# [Exercise prompt]
Each line of the data must be written out again verbatim; no image belongs in the copy.

*** Data for processing Section Begins ***

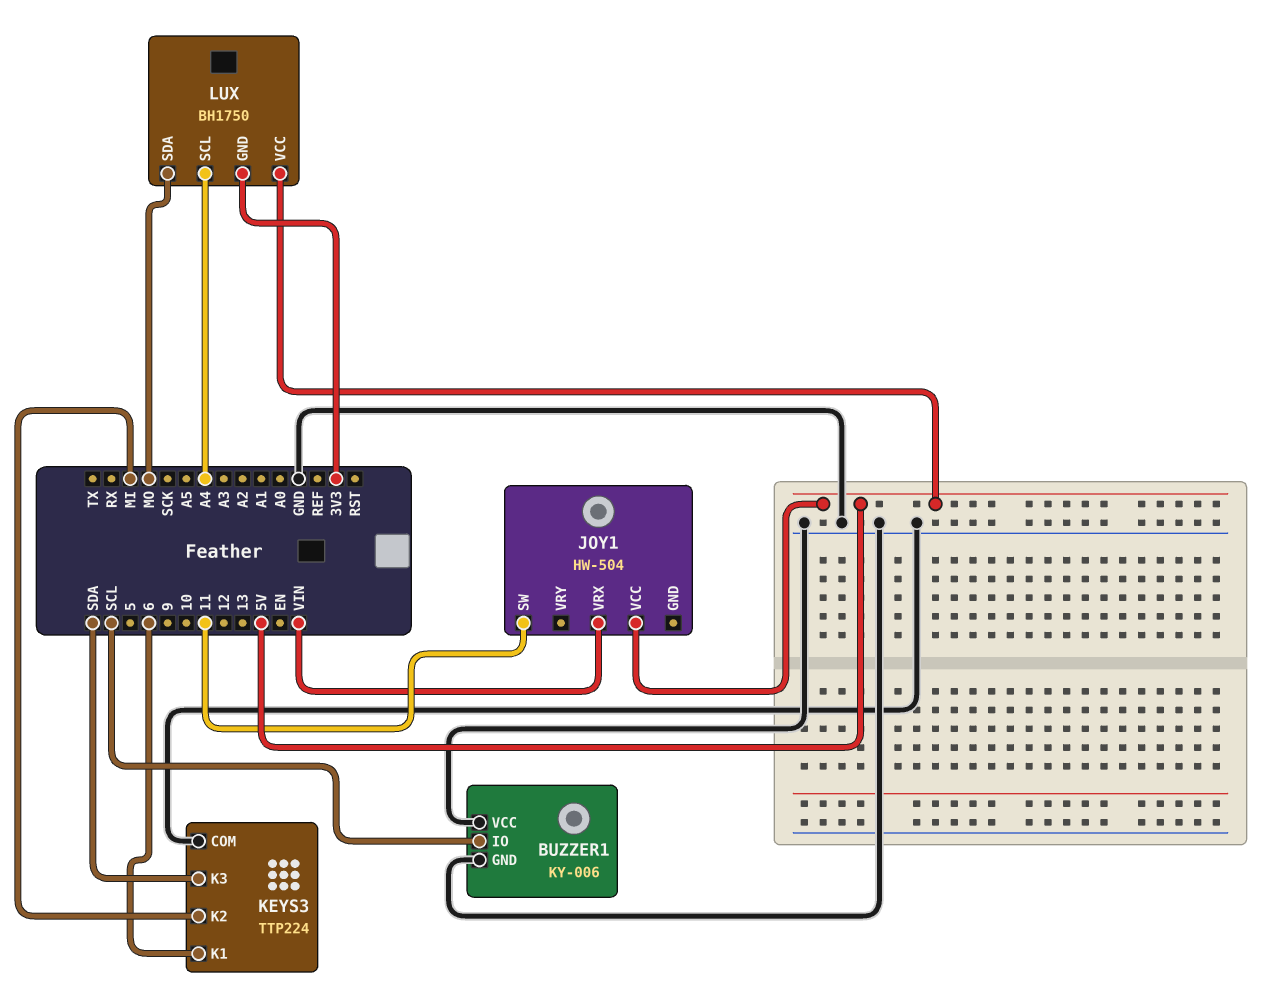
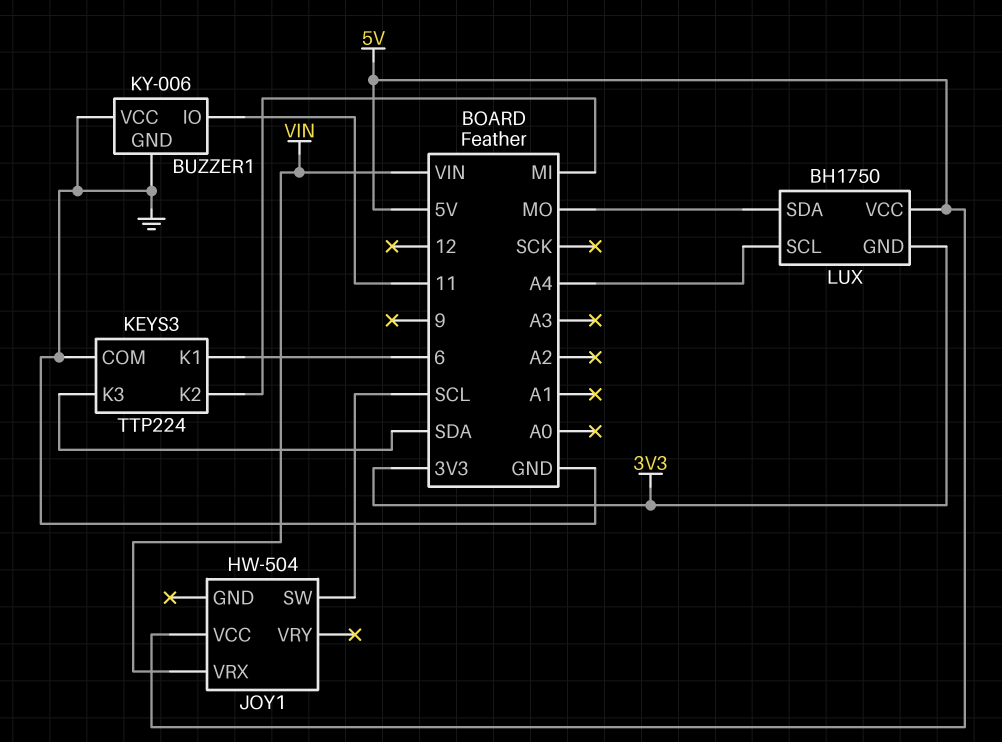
BUZZER1 pin IO: SCL -> 11
JOY1 pin SW: 11 -> SCL

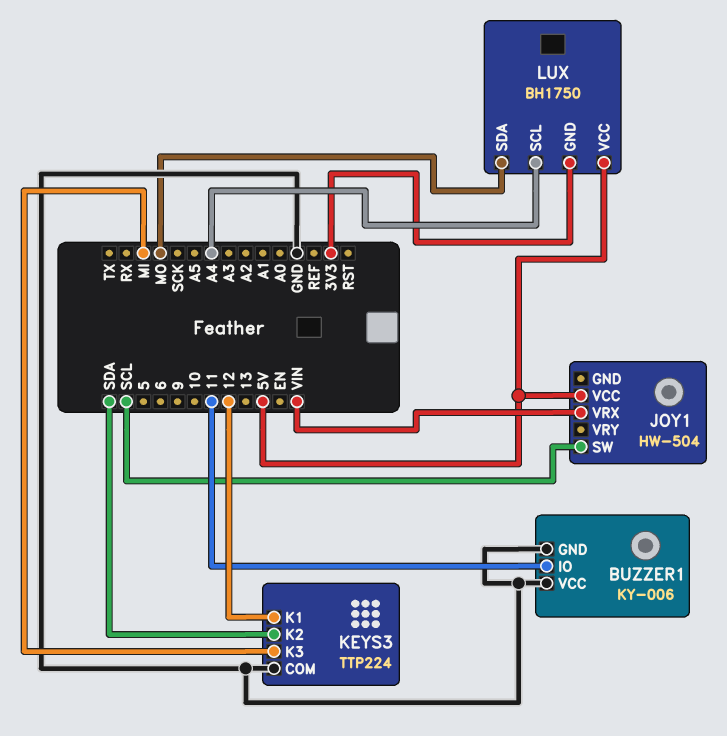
KEYS3 pin K1: 6 -> 12
KEYS3 pin K2: MI -> SDA
KEYS3 pin K3: SDA -> MI

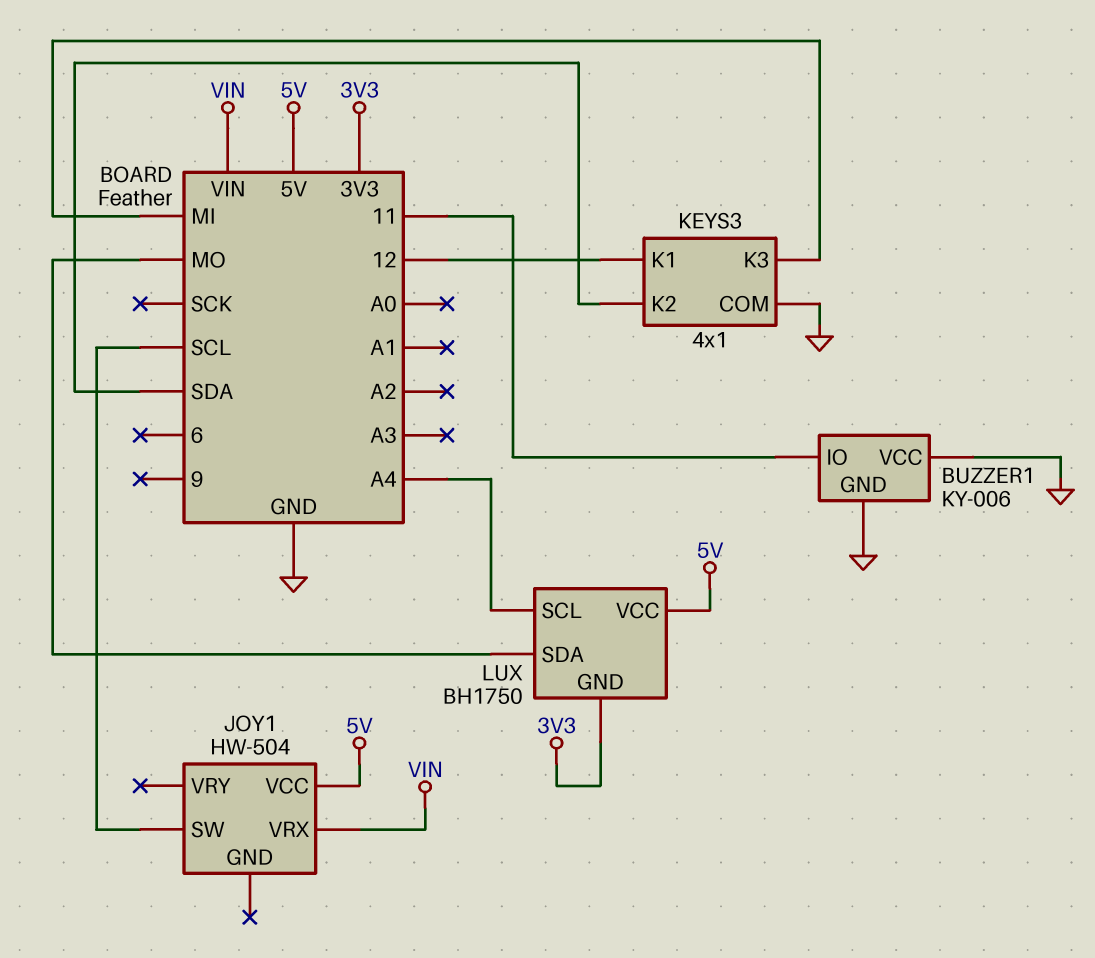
KEYS3: TTP224 -> 4x1

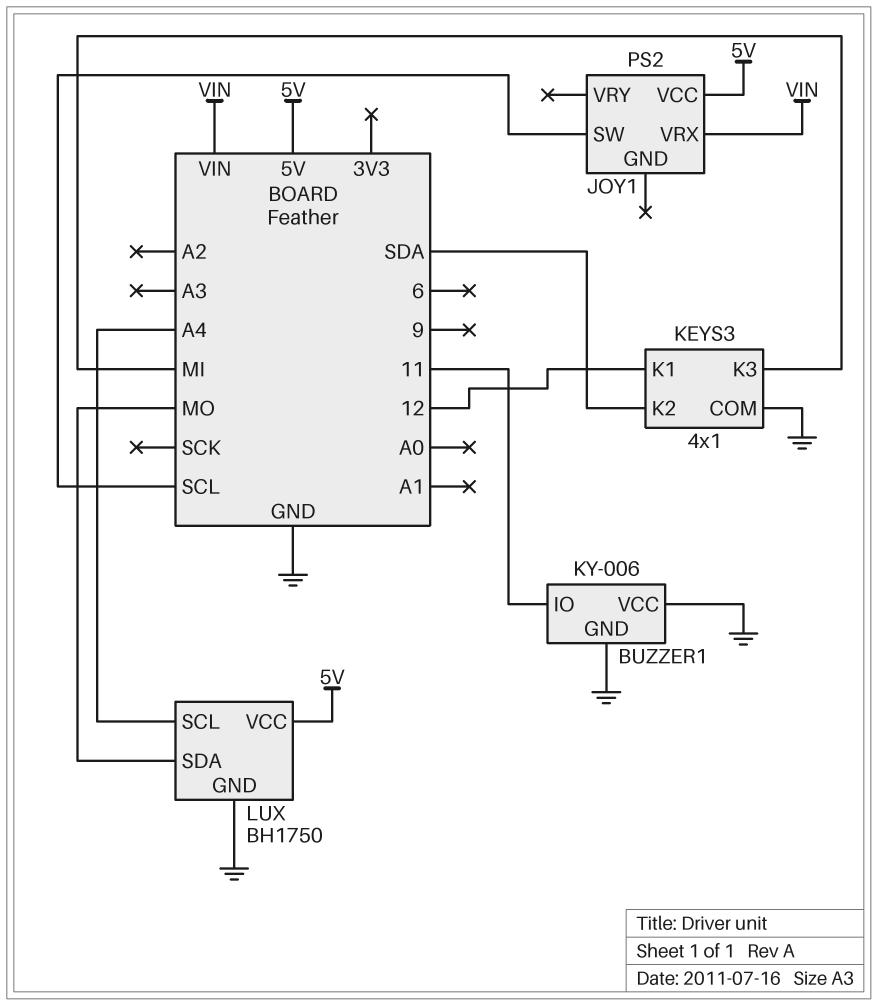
JOY1: HW-504 -> PS2
LUX pin GND: 3V3 -> GND

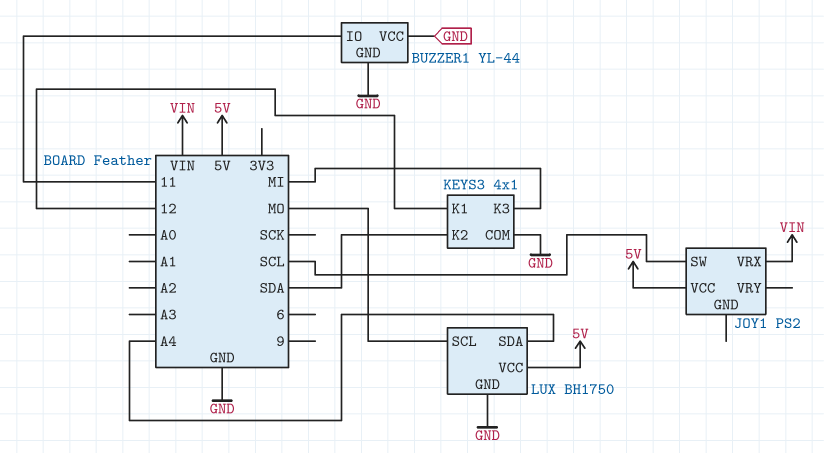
BUZZER1: KY-006 -> YL-44
LUX pin SCL: A4 -> MO
LUX pin SDA: MO -> A4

*** Data for processing Section Ends ***

# [Result]
BUZZER1 pin IO: SCL -> 11
JOY1 pin SW: 11 -> SCL

KEYS3 pin K1: 6 -> 12
KEYS3 pin K2: MI -> SDA
KEYS3 pin K3: SDA -> MI

KEYS3: TTP224 -> 4x1

JOY1: HW-504 -> PS2
LUX pin GND: 3V3 -> GND

BUZZER1: KY-006 -> YL-44
LUX pin SCL: A4 -> MO
LUX pin SDA: MO -> A4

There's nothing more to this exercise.